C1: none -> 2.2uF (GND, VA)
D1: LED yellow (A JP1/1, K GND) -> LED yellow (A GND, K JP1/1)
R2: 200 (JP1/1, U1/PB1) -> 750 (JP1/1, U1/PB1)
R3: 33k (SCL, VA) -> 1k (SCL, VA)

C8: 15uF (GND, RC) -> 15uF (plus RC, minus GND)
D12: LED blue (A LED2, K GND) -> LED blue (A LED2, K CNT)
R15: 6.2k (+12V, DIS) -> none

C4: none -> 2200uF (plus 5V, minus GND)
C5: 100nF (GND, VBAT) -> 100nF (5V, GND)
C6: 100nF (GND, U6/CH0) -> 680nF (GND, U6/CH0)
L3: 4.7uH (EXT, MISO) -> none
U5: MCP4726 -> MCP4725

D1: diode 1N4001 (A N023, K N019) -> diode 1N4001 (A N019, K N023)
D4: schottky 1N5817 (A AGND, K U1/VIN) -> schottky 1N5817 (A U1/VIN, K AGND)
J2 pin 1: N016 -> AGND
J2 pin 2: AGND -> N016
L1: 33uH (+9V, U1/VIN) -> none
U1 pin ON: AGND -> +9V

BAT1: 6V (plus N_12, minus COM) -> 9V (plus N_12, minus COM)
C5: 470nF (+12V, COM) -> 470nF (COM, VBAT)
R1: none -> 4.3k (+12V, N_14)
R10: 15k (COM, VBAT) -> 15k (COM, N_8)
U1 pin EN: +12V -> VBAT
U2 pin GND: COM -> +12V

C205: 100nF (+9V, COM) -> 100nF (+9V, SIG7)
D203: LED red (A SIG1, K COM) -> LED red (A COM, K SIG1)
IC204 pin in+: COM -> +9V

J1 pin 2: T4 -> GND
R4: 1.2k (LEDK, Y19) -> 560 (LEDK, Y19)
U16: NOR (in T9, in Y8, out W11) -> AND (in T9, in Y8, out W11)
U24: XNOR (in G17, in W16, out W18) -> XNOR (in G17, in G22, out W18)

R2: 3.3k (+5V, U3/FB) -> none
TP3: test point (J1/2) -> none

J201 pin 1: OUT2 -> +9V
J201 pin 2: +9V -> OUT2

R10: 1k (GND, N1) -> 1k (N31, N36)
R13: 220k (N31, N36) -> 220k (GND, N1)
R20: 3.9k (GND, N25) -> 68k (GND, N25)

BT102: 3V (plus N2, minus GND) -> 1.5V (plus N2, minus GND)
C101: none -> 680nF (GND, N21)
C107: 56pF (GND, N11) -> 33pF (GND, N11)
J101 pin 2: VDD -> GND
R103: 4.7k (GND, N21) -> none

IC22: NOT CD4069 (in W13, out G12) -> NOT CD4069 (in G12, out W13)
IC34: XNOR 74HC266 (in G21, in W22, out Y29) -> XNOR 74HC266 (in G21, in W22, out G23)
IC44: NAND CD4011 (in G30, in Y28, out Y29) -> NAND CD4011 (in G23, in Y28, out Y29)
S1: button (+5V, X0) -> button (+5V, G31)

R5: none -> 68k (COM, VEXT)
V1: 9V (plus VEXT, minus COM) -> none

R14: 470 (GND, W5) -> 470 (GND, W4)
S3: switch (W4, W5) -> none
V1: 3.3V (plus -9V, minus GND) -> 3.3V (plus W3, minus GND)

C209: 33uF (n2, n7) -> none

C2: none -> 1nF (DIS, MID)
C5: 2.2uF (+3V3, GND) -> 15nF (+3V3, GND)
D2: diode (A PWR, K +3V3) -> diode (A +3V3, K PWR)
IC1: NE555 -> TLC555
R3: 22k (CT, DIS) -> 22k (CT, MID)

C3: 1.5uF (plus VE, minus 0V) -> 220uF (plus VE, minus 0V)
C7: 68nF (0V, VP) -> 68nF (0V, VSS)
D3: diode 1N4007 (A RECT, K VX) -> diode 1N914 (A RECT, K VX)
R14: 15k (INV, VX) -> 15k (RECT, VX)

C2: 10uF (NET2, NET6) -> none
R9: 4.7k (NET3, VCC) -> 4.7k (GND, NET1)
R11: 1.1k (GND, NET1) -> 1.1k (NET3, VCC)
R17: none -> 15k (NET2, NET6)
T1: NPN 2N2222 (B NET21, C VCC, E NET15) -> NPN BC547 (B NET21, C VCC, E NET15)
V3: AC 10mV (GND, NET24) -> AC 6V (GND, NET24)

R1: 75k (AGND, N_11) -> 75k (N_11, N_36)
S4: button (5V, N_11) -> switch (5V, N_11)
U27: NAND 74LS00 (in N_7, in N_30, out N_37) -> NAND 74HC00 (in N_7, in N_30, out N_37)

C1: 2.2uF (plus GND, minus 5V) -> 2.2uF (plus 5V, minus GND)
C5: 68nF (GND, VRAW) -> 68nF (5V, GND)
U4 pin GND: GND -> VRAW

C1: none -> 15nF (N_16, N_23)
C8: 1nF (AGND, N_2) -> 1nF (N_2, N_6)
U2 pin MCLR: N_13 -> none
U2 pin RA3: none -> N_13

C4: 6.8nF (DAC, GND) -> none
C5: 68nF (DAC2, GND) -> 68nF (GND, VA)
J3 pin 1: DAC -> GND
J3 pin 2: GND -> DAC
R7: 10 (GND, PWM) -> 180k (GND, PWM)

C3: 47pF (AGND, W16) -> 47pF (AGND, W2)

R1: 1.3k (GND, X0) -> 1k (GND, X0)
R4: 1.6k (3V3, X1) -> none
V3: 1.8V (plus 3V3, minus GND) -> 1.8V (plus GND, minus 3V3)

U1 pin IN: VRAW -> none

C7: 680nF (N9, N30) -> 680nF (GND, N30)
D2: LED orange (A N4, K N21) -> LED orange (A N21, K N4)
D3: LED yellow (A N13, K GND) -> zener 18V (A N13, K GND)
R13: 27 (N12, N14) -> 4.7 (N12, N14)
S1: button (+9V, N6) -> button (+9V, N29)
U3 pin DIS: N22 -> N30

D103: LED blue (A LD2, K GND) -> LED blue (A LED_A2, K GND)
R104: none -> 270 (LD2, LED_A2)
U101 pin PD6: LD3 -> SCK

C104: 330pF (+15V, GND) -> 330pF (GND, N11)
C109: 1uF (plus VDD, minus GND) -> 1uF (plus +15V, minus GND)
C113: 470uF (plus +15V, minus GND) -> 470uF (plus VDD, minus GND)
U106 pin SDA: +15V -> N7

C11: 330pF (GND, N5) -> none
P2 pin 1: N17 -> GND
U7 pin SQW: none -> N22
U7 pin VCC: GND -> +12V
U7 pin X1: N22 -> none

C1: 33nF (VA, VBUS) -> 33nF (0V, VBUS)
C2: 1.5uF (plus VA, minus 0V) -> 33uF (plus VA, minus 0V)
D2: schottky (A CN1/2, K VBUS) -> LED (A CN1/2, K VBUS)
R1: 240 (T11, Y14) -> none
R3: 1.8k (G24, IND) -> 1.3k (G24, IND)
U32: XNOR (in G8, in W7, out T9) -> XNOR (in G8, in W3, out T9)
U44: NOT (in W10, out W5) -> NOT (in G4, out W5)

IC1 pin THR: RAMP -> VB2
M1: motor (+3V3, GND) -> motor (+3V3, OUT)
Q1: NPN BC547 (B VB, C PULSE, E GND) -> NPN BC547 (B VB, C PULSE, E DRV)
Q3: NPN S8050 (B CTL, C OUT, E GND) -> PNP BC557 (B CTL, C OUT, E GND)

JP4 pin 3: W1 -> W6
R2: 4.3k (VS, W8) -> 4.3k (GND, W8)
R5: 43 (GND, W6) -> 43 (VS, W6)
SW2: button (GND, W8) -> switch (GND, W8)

- WHAT IS EXPECTED -
The answer should be a single number: how many lines in the entries contain "schottky".

- REPLY TO THE EXERCISE -
2